BEGIN
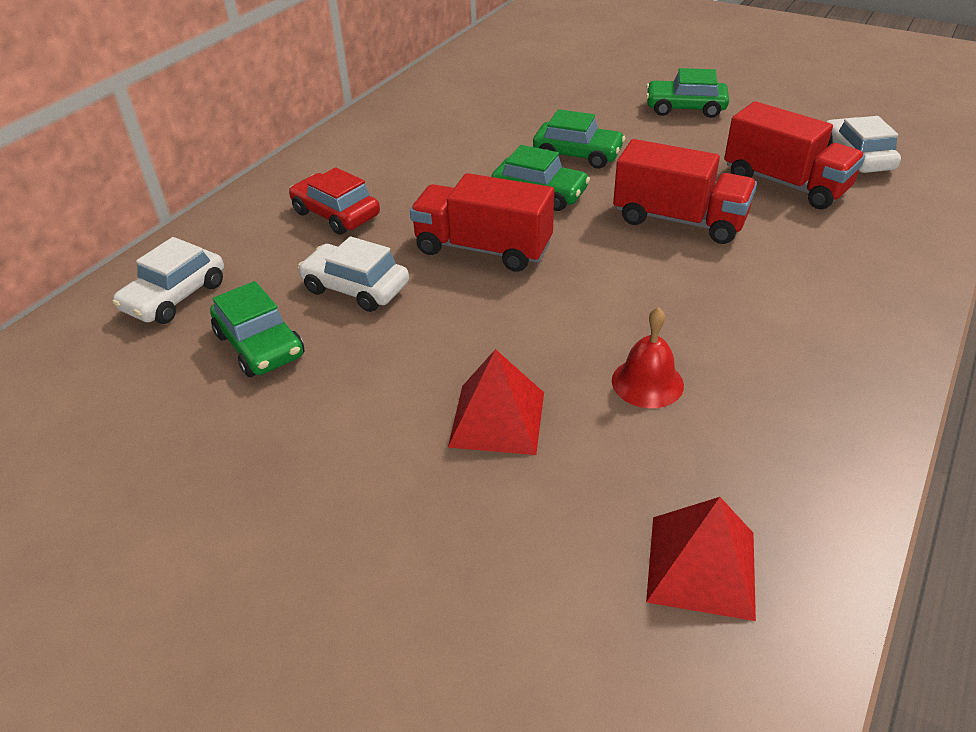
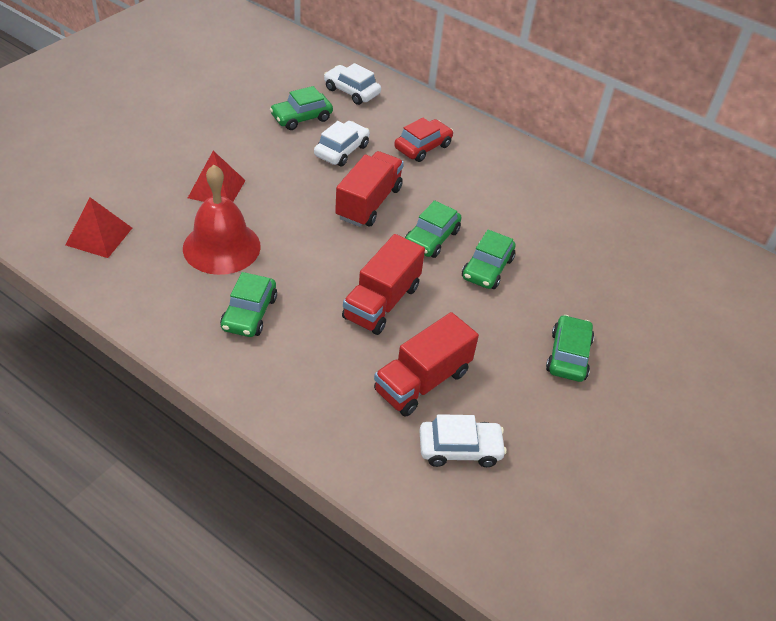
camera: 90 degrees right, 5 degrees up
red bell [612,307,684,408] -> red bell [183,165,261,275], size x1.88
none -> green car [220,272,277,337]

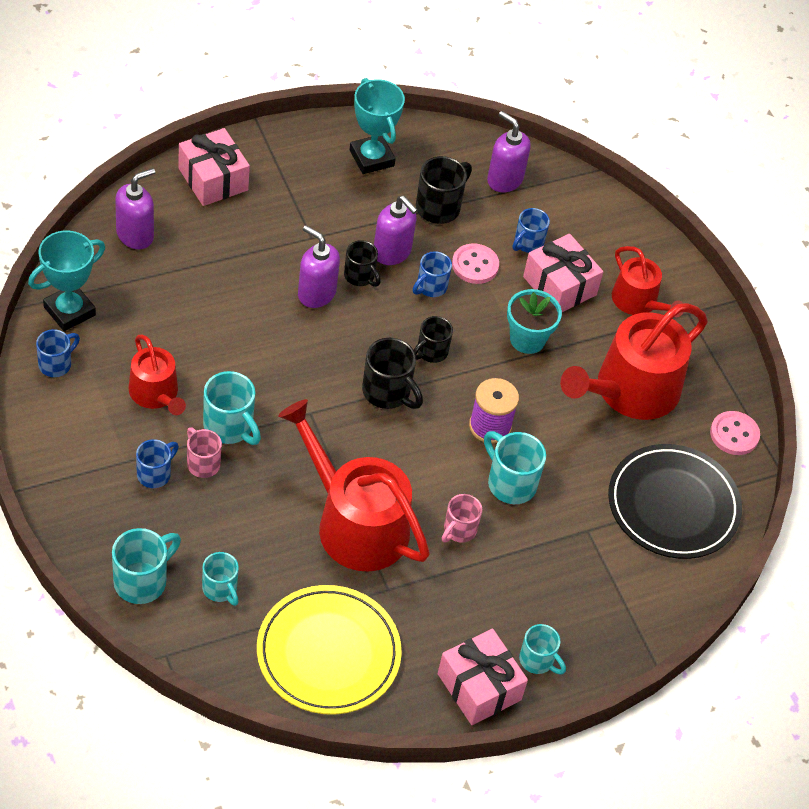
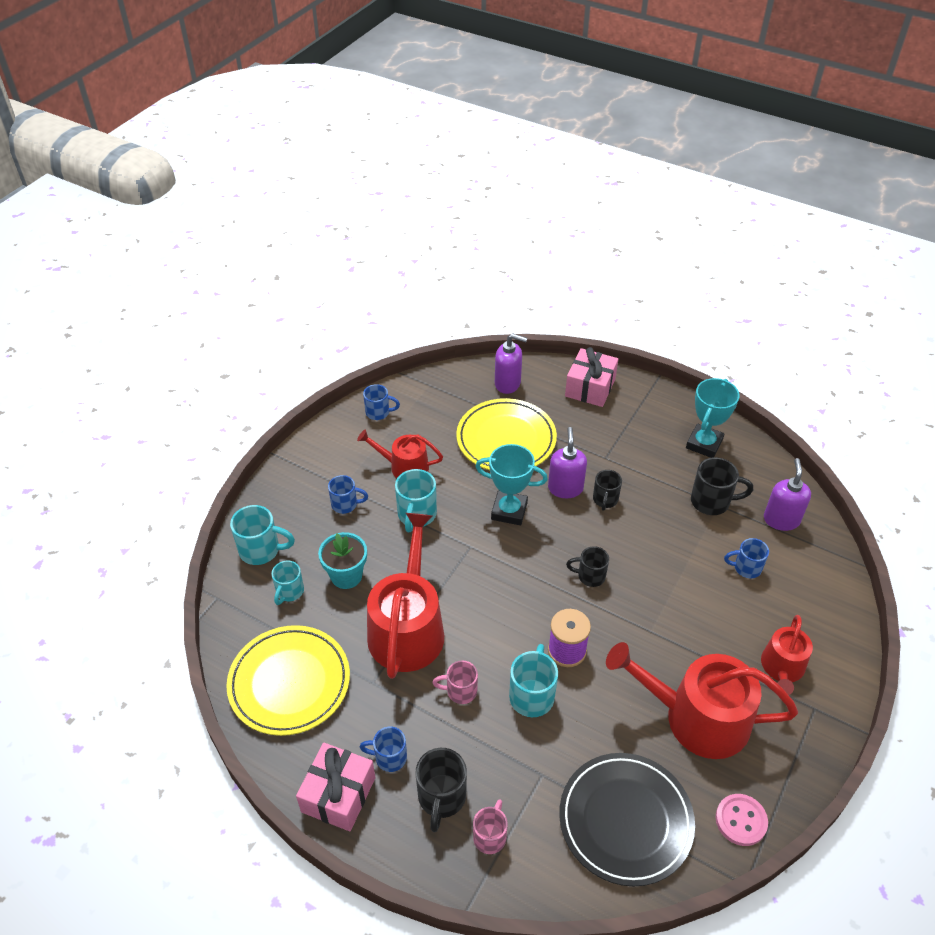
camera: 60 degrees right, 5 degrees down
turquoise trophy [28,231,105,331] -> turquoise trophy moved to [475,444,548,525]
red watering can [129,335,186,415] -> red watering can turned 75 degrees clockwise [357,430,443,478]
pink mug [187,427,222,478] -> pink mug moved to [473,799,508,854]
black mug [362,338,423,409] -> black mug moved to [415,748,467,832]
purple soap dispenser [374,196,418,265] -> none
blue mug [413,251,452,297] -> blue mug moved to [360,727,407,772]
pink button [452,243,499,284] -> none
turquoise flower pot [507,289,562,354] -> turquoise flower pot moved to [318,532,367,589]
turquoise mug [519,624,566,675] -> none
pink gift [523,234,603,312] -> none
none -> yellow plate [456,398,557,470]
END
#### Task requirements:
Which lines in the records above hold the string "moved"? Copy each of them.

#### Answer for the task:
turquoise trophy [28,231,105,331] -> turquoise trophy moved to [475,444,548,525]
pink mug [187,427,222,478] -> pink mug moved to [473,799,508,854]
black mug [362,338,423,409] -> black mug moved to [415,748,467,832]
blue mug [413,251,452,297] -> blue mug moved to [360,727,407,772]
turquoise flower pot [507,289,562,354] -> turquoise flower pot moved to [318,532,367,589]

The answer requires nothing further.